** DATA BELOW follows **
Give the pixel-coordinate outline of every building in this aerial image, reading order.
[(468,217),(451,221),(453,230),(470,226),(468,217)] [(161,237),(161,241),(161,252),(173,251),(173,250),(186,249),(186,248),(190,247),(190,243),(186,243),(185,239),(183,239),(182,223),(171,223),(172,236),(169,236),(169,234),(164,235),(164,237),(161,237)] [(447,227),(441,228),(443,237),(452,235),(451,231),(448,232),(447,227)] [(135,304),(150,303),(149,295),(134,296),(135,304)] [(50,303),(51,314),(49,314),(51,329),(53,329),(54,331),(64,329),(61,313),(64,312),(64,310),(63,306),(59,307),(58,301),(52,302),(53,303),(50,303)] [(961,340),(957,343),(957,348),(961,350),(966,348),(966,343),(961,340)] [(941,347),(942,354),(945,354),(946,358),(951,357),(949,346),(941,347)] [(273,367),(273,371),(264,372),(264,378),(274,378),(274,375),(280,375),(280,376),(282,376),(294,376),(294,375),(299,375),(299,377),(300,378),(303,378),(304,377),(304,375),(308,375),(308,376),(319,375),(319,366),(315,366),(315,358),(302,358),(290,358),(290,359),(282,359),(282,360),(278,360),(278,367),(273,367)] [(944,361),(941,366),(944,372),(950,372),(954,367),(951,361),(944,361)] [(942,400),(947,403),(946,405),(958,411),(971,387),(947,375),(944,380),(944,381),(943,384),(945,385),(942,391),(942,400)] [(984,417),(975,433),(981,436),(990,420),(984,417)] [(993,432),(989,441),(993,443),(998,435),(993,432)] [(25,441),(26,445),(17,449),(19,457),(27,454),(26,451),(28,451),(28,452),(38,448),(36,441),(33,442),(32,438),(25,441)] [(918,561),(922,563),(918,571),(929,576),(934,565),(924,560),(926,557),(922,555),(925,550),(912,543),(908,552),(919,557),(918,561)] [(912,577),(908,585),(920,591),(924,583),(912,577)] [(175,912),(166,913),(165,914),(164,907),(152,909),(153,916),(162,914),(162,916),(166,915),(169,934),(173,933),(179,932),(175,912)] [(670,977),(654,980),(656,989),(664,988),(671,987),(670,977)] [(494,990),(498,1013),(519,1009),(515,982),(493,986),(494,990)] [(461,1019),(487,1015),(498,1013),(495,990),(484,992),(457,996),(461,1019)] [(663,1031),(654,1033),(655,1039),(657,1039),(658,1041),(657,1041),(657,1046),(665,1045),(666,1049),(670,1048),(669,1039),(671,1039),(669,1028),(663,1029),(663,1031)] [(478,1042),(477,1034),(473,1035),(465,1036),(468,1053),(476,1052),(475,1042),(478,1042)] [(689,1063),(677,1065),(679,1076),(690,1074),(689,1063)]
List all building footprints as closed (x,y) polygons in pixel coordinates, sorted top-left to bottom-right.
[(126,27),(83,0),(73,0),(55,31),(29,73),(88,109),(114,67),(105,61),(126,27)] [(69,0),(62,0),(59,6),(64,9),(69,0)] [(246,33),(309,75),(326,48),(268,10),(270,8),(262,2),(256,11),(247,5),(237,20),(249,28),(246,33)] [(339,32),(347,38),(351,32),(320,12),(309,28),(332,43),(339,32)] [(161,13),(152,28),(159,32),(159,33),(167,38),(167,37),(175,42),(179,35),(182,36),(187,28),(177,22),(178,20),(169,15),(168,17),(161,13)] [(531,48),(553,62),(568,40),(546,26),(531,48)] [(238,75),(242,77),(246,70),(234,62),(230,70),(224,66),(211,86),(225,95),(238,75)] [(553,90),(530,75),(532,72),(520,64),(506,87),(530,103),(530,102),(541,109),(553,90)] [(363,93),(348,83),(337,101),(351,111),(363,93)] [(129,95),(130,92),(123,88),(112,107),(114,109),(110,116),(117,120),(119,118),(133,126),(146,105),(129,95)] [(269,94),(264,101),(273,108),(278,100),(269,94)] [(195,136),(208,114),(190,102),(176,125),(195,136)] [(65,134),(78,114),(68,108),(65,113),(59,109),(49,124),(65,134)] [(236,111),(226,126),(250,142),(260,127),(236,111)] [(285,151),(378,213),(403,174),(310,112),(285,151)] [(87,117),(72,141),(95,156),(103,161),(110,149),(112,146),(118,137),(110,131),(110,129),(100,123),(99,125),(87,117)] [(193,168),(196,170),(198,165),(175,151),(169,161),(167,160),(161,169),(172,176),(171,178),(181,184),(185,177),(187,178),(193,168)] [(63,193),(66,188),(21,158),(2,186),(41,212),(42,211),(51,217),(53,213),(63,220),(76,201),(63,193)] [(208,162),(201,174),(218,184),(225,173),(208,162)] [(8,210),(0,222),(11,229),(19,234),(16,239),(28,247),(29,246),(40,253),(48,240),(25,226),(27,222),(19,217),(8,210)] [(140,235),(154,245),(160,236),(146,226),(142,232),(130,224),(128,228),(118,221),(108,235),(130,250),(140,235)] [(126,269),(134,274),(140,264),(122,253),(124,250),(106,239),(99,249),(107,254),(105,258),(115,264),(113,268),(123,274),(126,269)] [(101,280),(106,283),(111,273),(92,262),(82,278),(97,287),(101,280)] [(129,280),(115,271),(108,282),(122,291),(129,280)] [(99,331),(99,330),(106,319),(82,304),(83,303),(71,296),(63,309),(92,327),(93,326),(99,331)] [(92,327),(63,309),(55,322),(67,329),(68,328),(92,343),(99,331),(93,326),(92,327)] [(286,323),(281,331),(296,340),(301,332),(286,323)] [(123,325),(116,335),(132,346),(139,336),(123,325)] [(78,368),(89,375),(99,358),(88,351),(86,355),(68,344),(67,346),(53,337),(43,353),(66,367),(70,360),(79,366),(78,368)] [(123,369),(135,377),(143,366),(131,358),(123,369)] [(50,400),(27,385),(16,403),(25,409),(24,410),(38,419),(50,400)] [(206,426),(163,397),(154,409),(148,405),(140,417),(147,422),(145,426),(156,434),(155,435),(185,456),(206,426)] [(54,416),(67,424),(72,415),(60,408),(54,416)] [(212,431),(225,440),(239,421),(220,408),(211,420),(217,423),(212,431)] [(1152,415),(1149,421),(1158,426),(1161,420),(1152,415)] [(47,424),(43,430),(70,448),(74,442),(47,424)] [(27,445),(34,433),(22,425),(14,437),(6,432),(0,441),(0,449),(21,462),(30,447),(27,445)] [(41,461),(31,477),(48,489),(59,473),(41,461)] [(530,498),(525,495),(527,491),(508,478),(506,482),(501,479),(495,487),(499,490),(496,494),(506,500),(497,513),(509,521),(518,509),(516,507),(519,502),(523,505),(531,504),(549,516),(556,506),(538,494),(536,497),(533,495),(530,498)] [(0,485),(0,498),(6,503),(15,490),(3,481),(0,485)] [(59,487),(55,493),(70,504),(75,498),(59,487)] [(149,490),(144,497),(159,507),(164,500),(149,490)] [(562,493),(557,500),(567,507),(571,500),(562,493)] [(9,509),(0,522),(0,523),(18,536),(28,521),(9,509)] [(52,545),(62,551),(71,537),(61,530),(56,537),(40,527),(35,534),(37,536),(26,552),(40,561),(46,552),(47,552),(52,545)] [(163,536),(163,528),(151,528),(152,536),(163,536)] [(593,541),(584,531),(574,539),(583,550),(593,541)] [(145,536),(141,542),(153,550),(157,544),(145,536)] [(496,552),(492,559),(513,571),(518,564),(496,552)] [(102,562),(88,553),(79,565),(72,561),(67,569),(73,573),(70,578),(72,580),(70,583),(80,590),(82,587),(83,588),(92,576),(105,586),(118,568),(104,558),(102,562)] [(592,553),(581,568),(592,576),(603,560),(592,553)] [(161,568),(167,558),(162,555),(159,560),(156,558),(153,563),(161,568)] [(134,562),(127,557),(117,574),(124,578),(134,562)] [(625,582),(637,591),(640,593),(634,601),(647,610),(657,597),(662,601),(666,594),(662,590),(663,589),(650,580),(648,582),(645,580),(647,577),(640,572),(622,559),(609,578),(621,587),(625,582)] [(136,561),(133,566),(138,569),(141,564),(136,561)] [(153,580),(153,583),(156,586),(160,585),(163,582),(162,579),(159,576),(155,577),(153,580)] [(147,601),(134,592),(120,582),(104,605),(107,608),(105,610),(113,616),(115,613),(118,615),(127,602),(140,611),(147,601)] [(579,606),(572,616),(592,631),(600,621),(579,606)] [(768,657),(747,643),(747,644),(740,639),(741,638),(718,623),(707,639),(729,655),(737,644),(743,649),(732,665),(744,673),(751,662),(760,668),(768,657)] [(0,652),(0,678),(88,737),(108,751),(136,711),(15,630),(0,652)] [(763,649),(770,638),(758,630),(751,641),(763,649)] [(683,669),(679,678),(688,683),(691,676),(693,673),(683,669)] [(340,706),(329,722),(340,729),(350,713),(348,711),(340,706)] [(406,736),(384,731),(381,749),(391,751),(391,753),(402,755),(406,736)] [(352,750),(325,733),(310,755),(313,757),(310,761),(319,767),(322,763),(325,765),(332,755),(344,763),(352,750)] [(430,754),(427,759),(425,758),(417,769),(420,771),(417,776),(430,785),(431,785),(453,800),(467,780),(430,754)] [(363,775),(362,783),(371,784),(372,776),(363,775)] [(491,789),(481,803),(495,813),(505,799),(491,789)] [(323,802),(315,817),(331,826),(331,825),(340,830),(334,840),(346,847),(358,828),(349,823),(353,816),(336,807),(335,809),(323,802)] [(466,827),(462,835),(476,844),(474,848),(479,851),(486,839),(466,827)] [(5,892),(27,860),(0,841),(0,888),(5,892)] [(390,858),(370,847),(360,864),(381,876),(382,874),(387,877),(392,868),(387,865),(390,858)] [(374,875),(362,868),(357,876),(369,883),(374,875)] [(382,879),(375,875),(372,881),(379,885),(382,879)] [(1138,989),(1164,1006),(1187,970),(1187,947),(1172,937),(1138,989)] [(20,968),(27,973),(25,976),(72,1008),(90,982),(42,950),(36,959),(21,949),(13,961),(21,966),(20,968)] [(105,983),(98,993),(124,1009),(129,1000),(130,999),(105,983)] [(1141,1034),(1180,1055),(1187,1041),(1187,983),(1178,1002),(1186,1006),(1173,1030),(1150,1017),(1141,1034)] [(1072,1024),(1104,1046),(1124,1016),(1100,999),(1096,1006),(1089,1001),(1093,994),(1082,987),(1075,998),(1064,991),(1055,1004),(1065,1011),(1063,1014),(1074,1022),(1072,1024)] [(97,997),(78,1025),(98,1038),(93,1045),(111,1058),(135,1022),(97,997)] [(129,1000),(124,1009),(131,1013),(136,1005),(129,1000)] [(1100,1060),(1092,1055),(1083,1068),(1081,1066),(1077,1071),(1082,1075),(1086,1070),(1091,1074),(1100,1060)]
** End of DATA BELOW **
■ EXERCISE BRIEF:
Your task is to copy each line of the listing that holds the word "pixel".

■ COMPLETED TASK:
Give the pixel-coordinate outline of every building in this aerial image, reading order.
List all building footprints as closed (x,y) polygons in pixel coordinates, sorted top-left to bottom-right.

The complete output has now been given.